[Change detection outputs]
- - - -

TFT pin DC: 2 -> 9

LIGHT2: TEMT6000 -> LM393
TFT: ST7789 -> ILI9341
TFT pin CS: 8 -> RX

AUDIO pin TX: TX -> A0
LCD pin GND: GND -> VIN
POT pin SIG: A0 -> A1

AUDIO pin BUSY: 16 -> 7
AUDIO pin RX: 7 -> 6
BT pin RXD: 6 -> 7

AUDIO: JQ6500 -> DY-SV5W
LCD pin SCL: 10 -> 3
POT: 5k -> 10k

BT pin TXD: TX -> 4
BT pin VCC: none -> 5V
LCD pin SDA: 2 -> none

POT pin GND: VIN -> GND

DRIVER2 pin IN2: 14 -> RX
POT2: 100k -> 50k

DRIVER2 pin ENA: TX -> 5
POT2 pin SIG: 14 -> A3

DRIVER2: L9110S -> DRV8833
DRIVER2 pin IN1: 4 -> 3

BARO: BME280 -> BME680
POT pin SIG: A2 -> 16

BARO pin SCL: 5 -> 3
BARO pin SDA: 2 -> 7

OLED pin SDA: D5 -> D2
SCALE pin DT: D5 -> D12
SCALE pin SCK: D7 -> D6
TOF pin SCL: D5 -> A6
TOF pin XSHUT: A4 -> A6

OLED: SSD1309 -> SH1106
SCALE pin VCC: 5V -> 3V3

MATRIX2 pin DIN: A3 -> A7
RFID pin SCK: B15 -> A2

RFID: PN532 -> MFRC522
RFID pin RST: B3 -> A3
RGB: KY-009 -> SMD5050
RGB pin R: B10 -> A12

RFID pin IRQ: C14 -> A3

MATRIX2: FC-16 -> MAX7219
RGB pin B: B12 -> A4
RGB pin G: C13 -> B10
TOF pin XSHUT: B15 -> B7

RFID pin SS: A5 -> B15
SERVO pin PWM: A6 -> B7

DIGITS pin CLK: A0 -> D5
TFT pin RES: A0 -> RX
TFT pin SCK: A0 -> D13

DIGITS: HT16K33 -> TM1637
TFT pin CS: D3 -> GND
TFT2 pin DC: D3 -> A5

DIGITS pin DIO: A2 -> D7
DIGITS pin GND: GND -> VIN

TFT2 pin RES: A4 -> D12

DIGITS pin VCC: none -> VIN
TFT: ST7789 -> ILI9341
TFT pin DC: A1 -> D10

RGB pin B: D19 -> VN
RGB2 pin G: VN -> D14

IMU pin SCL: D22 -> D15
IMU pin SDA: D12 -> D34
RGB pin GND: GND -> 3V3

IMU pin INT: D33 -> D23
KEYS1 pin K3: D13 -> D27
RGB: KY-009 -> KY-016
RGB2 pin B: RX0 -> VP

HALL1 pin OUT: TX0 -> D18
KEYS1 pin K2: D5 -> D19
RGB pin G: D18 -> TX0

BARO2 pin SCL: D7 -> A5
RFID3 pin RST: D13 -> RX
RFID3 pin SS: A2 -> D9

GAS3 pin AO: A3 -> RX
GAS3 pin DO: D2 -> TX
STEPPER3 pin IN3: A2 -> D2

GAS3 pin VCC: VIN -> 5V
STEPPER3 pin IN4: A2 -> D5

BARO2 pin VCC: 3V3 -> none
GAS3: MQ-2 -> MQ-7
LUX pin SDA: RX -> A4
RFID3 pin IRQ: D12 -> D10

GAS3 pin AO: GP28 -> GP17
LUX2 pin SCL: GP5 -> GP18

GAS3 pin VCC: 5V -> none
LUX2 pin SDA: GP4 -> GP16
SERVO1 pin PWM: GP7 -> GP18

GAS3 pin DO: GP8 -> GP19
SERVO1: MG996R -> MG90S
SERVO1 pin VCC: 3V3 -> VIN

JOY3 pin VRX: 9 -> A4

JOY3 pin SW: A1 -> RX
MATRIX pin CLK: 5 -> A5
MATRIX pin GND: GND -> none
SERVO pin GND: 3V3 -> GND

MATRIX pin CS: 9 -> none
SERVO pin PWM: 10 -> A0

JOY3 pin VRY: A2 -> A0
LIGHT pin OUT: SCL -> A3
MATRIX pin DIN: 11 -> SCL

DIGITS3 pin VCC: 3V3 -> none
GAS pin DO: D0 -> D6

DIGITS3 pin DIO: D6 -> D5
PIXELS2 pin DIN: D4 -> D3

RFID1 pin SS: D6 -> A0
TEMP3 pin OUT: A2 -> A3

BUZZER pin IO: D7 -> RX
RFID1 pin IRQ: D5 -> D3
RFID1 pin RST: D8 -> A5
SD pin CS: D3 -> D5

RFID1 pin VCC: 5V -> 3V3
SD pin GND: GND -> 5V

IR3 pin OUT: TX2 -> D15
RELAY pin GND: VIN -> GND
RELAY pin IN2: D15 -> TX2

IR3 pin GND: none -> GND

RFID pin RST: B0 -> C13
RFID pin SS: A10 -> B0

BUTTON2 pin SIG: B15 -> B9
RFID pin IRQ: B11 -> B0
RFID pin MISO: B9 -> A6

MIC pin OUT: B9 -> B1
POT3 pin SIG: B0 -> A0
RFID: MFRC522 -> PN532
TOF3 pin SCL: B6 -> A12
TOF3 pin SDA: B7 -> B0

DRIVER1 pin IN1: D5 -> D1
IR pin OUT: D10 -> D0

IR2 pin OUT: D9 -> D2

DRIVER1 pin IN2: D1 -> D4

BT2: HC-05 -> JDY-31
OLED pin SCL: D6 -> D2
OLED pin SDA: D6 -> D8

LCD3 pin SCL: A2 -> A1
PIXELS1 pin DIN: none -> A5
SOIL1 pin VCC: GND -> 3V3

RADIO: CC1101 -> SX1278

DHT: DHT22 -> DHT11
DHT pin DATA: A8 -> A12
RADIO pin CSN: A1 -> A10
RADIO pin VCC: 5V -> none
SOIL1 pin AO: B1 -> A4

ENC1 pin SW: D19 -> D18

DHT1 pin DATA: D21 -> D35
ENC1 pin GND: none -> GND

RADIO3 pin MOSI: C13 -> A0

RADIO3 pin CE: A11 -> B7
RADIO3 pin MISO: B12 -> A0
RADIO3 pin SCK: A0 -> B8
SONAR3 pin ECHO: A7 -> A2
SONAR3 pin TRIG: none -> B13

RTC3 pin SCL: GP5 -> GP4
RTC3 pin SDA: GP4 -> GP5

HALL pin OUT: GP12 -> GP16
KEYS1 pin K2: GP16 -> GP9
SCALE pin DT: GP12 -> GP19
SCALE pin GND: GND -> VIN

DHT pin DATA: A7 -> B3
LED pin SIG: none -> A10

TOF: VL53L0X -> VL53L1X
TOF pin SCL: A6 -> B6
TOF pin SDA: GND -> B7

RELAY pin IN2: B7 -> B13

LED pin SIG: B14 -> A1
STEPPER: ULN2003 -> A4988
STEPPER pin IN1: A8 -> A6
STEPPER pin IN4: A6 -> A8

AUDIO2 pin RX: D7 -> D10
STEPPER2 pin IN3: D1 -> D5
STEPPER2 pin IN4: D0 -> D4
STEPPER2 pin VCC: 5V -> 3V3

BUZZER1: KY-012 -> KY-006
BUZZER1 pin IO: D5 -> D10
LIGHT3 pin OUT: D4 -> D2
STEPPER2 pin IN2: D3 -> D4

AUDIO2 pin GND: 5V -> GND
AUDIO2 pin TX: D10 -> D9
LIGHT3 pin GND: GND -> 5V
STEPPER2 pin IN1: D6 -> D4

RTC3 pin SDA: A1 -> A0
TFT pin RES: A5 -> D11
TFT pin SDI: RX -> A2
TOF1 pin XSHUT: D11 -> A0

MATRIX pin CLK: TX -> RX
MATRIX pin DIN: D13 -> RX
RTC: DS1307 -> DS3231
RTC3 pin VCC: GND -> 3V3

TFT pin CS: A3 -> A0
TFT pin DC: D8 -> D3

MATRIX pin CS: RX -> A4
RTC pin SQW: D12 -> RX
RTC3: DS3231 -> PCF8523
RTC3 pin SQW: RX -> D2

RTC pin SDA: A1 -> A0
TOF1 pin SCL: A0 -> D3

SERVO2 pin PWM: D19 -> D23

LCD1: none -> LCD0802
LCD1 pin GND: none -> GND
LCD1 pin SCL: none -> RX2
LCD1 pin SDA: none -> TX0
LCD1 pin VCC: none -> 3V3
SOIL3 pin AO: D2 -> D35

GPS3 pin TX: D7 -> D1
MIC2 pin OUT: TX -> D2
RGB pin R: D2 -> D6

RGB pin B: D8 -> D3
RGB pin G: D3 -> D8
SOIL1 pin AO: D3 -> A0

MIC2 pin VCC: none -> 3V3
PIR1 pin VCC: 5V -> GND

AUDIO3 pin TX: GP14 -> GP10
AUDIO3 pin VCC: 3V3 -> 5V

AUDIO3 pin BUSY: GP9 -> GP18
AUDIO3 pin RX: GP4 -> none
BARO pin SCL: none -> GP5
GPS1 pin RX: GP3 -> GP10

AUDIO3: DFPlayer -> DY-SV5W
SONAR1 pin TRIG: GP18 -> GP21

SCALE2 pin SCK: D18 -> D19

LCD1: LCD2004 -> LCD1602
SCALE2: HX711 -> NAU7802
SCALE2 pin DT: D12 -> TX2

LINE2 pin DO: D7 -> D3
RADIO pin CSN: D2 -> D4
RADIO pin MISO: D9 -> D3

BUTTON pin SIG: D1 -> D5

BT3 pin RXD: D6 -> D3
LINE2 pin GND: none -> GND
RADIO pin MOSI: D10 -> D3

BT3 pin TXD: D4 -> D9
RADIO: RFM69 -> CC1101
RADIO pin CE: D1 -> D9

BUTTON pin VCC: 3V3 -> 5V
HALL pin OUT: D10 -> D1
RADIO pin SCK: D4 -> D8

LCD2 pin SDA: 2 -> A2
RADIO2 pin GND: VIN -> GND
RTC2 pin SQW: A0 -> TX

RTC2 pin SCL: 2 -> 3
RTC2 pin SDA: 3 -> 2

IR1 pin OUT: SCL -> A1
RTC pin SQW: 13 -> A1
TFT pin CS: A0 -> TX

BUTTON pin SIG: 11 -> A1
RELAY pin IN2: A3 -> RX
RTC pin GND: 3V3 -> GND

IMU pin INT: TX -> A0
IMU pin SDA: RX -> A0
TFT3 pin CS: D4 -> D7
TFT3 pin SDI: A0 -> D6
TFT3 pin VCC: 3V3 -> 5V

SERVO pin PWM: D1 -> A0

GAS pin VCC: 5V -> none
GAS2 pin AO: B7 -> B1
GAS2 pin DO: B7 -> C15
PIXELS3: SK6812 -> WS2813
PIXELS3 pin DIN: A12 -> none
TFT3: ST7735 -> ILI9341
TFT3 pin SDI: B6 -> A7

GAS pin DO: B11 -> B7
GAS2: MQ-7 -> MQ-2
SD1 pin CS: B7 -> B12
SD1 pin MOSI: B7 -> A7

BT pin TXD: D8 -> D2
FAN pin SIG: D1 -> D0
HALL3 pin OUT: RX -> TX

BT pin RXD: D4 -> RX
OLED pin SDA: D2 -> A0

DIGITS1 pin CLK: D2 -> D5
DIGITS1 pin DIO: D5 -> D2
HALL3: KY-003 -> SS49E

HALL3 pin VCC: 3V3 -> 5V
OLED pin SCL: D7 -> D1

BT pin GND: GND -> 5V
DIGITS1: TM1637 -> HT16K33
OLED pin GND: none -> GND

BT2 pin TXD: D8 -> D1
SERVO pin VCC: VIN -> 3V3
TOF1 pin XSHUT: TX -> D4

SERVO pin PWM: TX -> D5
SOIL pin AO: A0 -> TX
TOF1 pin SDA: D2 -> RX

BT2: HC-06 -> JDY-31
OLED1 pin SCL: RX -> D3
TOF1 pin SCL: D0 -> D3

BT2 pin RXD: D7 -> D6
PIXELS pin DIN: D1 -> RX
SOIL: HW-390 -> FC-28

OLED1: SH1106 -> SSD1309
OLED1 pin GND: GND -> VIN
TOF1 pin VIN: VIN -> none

- - - -

EXERCISE AIM
Look above for the line that contains "DIGITS pin GND: GND -> VIN". Starting there, transcribe every line exactly until you have copied the line that contains "RFID1 pin VCC: 5V -> 3V3".

ANSWER SECTION
DIGITS pin GND: GND -> VIN

TFT2 pin RES: A4 -> D12

DIGITS pin VCC: none -> VIN
TFT: ST7789 -> ILI9341
TFT pin DC: A1 -> D10

RGB pin B: D19 -> VN
RGB2 pin G: VN -> D14

IMU pin SCL: D22 -> D15
IMU pin SDA: D12 -> D34
RGB pin GND: GND -> 3V3

IMU pin INT: D33 -> D23
KEYS1 pin K3: D13 -> D27
RGB: KY-009 -> KY-016
RGB2 pin B: RX0 -> VP

HALL1 pin OUT: TX0 -> D18
KEYS1 pin K2: D5 -> D19
RGB pin G: D18 -> TX0

BARO2 pin SCL: D7 -> A5
RFID3 pin RST: D13 -> RX
RFID3 pin SS: A2 -> D9

GAS3 pin AO: A3 -> RX
GAS3 pin DO: D2 -> TX
STEPPER3 pin IN3: A2 -> D2

GAS3 pin VCC: VIN -> 5V
STEPPER3 pin IN4: A2 -> D5

BARO2 pin VCC: 3V3 -> none
GAS3: MQ-2 -> MQ-7
LUX pin SDA: RX -> A4
RFID3 pin IRQ: D12 -> D10

GAS3 pin AO: GP28 -> GP17
LUX2 pin SCL: GP5 -> GP18

GAS3 pin VCC: 5V -> none
LUX2 pin SDA: GP4 -> GP16
SERVO1 pin PWM: GP7 -> GP18

GAS3 pin DO: GP8 -> GP19
SERVO1: MG996R -> MG90S
SERVO1 pin VCC: 3V3 -> VIN

JOY3 pin VRX: 9 -> A4

JOY3 pin SW: A1 -> RX
MATRIX pin CLK: 5 -> A5
MATRIX pin GND: GND -> none
SERVO pin GND: 3V3 -> GND

MATRIX pin CS: 9 -> none
SERVO pin PWM: 10 -> A0

JOY3 pin VRY: A2 -> A0
LIGHT pin OUT: SCL -> A3
MATRIX pin DIN: 11 -> SCL

DIGITS3 pin VCC: 3V3 -> none
GAS pin DO: D0 -> D6

DIGITS3 pin DIO: D6 -> D5
PIXELS2 pin DIN: D4 -> D3

RFID1 pin SS: D6 -> A0
TEMP3 pin OUT: A2 -> A3

BUZZER pin IO: D7 -> RX
RFID1 pin IRQ: D5 -> D3
RFID1 pin RST: D8 -> A5
SD pin CS: D3 -> D5

RFID1 pin VCC: 5V -> 3V3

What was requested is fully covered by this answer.